# [Exercise objective]
Return all of the entries exactly, but do not include the pictures.

(Beginning of Data to use)

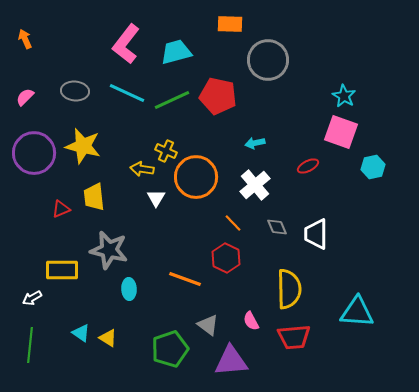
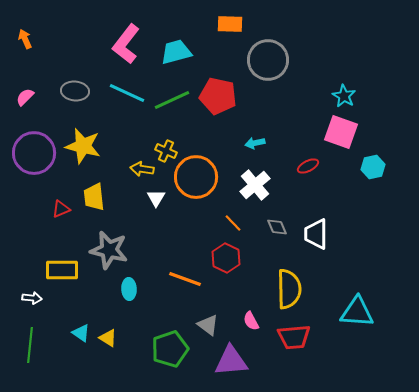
white arrow at (32, 298): rotated 144 degrees counterclockwise
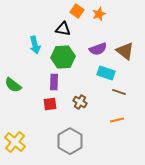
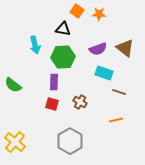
orange star: rotated 24 degrees clockwise
brown triangle: moved 3 px up
cyan rectangle: moved 2 px left
red square: moved 2 px right; rotated 24 degrees clockwise
orange line: moved 1 px left
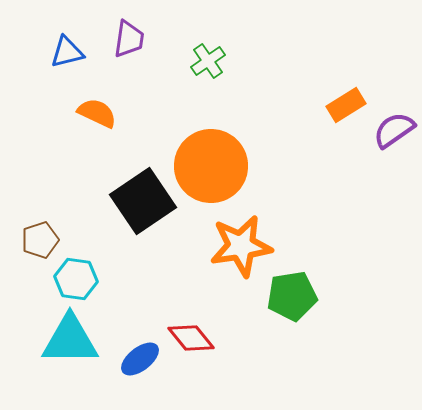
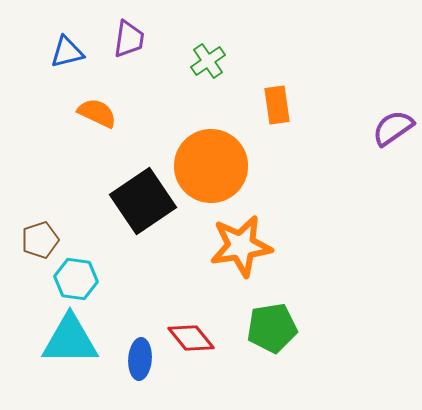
orange rectangle: moved 69 px left; rotated 66 degrees counterclockwise
purple semicircle: moved 1 px left, 2 px up
green pentagon: moved 20 px left, 32 px down
blue ellipse: rotated 48 degrees counterclockwise
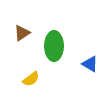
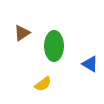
yellow semicircle: moved 12 px right, 5 px down
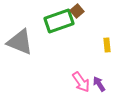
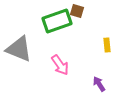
brown square: rotated 32 degrees counterclockwise
green rectangle: moved 2 px left
gray triangle: moved 1 px left, 7 px down
pink arrow: moved 21 px left, 17 px up
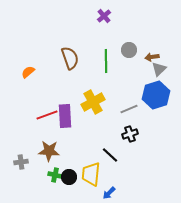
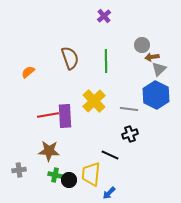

(End of Data to use)

# [Your solution]
white arrow at (32, 298): rotated 144 degrees counterclockwise
orange star: rotated 24 degrees clockwise
brown triangle: moved 3 px up
cyan rectangle: moved 2 px left
red square: moved 2 px right; rotated 24 degrees clockwise
orange line: moved 1 px left
orange rectangle: moved 69 px left; rotated 66 degrees counterclockwise
purple semicircle: moved 1 px left, 2 px up
green pentagon: moved 20 px left, 32 px down
blue ellipse: rotated 48 degrees counterclockwise
yellow semicircle: moved 12 px right, 5 px down
brown square: rotated 32 degrees counterclockwise
green rectangle: moved 2 px left
gray triangle: moved 1 px left, 7 px down
pink arrow: moved 21 px left, 17 px up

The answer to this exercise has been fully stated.